Available data: Begin

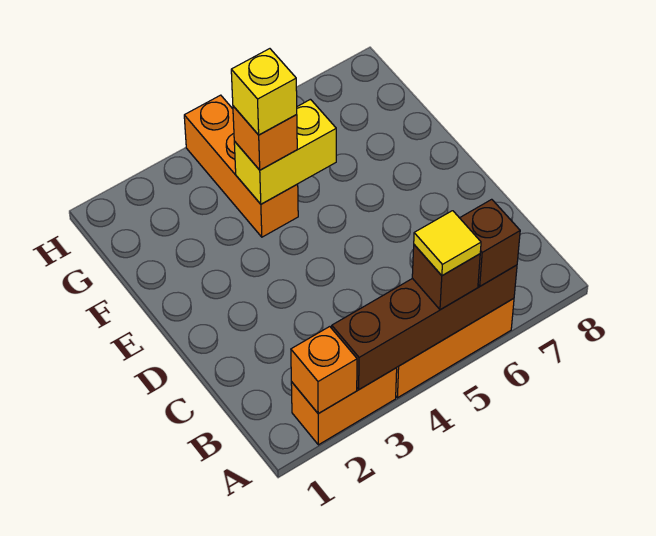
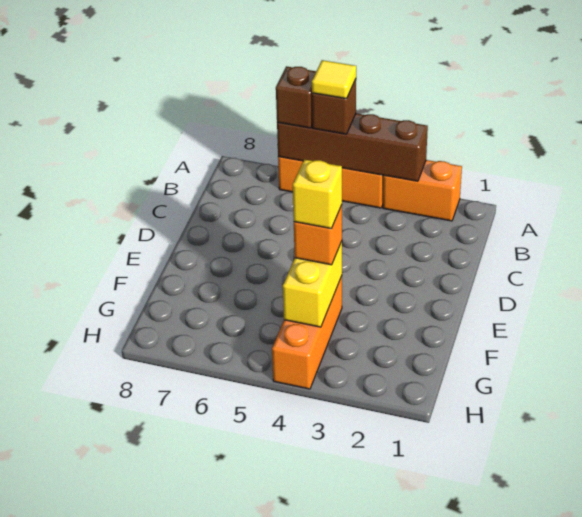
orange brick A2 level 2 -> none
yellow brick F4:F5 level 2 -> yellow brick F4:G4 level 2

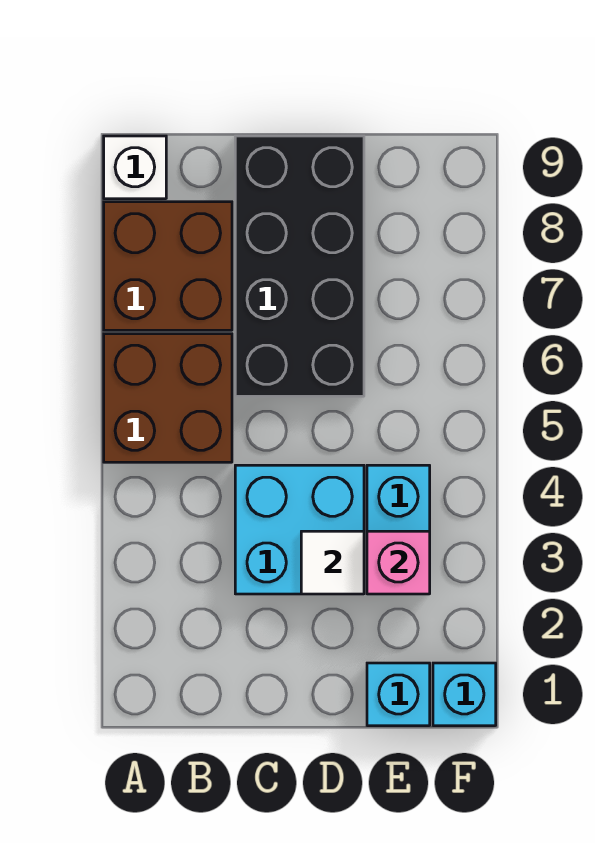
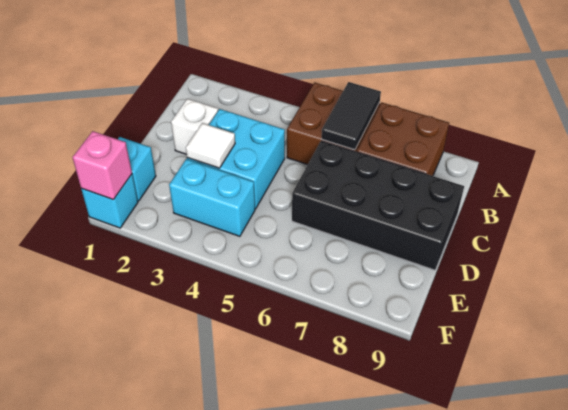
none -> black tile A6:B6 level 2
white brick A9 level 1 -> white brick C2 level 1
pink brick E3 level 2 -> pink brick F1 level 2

Available data: End

— Work required —
Could you retype all the entries exactly, skipping the pictures?

— Response to the exercise —
orange brick A2 level 2 -> none
yellow brick F4:F5 level 2 -> yellow brick F4:G4 level 2

none -> black tile A6:B6 level 2
white brick A9 level 1 -> white brick C2 level 1
pink brick E3 level 2 -> pink brick F1 level 2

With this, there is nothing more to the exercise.